Report every line in the listing that contains the string "currentBarNumber".
--- begin Input ---
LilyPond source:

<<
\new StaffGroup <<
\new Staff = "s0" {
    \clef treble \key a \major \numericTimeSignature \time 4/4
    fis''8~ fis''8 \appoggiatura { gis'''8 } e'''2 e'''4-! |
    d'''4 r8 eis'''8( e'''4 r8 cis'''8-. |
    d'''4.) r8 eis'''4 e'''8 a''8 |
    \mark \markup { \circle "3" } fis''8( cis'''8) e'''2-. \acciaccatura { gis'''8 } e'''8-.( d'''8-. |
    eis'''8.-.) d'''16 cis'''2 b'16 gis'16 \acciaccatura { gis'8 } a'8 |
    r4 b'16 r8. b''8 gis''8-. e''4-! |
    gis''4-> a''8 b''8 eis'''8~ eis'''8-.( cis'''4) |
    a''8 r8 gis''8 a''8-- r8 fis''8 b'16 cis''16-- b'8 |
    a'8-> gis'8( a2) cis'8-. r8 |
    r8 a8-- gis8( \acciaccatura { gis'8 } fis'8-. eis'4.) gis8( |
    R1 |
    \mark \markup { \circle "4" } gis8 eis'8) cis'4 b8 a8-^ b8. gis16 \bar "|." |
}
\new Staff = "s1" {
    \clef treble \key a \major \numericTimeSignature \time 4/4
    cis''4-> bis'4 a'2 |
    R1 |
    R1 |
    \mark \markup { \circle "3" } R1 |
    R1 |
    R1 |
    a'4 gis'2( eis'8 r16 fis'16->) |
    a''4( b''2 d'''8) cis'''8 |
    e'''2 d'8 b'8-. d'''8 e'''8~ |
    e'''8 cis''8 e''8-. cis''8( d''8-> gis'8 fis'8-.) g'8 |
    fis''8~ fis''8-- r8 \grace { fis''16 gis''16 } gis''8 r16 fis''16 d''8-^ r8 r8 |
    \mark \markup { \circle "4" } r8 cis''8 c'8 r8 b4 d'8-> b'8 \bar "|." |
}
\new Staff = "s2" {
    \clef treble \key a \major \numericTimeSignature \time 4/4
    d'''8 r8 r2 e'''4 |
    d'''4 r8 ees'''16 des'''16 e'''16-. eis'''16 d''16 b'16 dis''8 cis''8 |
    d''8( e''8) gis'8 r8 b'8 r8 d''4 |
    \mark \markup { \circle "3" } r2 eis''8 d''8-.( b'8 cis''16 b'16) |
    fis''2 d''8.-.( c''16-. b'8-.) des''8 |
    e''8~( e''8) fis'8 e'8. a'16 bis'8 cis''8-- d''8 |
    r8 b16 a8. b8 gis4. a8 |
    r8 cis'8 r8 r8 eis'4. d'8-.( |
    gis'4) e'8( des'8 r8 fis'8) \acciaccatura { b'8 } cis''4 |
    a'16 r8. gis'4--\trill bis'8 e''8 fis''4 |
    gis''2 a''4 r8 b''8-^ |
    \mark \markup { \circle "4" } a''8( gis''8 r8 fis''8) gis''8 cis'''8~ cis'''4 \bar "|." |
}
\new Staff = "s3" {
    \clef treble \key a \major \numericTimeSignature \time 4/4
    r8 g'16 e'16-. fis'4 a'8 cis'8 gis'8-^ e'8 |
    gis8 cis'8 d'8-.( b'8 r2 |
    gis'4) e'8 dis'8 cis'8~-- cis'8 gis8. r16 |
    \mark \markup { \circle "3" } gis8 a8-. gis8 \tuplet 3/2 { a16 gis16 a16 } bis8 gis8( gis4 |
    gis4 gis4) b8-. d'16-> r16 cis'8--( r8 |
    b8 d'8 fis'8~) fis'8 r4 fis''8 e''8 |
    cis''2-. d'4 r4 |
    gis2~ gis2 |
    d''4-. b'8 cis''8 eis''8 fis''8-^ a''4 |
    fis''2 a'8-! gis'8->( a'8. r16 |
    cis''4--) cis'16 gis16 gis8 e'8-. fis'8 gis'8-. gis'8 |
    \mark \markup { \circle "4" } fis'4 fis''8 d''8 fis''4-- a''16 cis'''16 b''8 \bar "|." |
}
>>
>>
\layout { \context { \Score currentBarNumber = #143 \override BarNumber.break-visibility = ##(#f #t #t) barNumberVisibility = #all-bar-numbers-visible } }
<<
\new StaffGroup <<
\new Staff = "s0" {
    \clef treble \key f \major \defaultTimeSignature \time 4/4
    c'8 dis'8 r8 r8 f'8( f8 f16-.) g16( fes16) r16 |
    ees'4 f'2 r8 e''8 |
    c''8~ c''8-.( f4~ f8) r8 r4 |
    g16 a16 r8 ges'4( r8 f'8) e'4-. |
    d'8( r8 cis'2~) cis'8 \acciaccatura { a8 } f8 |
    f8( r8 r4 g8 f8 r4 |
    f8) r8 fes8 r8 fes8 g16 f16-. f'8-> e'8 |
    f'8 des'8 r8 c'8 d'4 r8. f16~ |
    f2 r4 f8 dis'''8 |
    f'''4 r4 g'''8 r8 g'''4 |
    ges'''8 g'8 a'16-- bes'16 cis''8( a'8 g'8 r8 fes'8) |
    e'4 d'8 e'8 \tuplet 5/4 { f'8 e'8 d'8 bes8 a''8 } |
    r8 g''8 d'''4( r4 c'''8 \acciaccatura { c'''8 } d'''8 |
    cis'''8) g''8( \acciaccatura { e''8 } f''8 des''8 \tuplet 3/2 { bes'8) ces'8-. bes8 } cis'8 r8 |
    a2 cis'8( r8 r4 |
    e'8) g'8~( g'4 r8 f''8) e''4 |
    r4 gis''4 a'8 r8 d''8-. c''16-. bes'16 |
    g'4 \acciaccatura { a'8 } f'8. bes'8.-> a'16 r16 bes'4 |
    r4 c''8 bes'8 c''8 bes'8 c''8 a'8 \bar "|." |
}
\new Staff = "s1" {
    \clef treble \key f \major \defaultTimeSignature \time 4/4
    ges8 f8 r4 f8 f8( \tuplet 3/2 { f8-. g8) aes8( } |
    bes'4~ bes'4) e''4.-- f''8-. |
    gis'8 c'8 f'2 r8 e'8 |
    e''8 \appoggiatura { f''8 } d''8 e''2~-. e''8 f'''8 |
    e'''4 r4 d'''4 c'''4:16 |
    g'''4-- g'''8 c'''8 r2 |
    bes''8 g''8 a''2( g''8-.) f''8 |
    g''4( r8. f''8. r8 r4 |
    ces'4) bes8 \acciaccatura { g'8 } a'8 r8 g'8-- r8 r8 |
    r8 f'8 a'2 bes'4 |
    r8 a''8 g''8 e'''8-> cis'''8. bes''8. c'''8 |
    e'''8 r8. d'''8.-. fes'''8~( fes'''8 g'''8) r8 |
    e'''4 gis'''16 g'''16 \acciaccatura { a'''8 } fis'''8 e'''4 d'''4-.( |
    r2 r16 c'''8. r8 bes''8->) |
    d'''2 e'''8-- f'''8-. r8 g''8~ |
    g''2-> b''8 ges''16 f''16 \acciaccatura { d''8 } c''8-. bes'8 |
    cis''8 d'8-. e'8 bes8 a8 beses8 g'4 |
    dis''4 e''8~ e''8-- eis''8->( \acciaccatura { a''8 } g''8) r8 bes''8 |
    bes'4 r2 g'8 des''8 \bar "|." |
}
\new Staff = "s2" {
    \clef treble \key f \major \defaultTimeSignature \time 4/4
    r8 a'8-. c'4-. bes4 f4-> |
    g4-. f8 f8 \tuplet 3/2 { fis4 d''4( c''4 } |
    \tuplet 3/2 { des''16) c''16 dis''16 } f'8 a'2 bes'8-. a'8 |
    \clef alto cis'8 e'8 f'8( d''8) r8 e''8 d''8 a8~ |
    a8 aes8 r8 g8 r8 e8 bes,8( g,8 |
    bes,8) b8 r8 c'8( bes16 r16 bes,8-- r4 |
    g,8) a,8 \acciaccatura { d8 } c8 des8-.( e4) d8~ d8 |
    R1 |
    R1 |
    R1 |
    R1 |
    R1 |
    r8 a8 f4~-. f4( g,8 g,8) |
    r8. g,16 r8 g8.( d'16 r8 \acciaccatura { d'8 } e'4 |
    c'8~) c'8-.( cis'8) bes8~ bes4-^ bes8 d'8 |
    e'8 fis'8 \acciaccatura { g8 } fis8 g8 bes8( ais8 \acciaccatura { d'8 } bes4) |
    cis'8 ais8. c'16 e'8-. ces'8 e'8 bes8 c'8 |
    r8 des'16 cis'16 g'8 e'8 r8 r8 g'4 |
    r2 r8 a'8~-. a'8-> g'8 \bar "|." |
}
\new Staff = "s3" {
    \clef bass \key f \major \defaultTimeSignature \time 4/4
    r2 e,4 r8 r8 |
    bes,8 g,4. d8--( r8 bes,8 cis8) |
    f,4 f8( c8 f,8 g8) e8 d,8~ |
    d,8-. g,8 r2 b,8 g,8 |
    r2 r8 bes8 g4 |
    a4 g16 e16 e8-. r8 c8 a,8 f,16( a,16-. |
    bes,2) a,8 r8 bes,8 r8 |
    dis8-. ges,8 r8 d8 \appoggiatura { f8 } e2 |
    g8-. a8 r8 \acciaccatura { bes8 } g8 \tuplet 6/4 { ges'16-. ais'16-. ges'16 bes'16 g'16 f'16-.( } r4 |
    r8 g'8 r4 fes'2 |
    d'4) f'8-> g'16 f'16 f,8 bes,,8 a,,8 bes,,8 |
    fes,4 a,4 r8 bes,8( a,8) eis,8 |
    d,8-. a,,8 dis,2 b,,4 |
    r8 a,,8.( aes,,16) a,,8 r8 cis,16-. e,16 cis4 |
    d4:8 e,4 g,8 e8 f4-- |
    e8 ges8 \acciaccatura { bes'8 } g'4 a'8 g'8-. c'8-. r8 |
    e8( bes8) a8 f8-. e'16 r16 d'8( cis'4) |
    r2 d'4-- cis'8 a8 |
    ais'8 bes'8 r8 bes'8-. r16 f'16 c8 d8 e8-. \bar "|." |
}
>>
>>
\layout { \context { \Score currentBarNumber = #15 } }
--- end Input ---
(Result of this task):
\layout { \context { \Score currentBarNumber = #143 \override BarNumber.break-visibility = ##(#f #t #t) barNumberVisibility = #all-bar-numbers-visible } }
\layout { \context { \Score currentBarNumber = #15 } }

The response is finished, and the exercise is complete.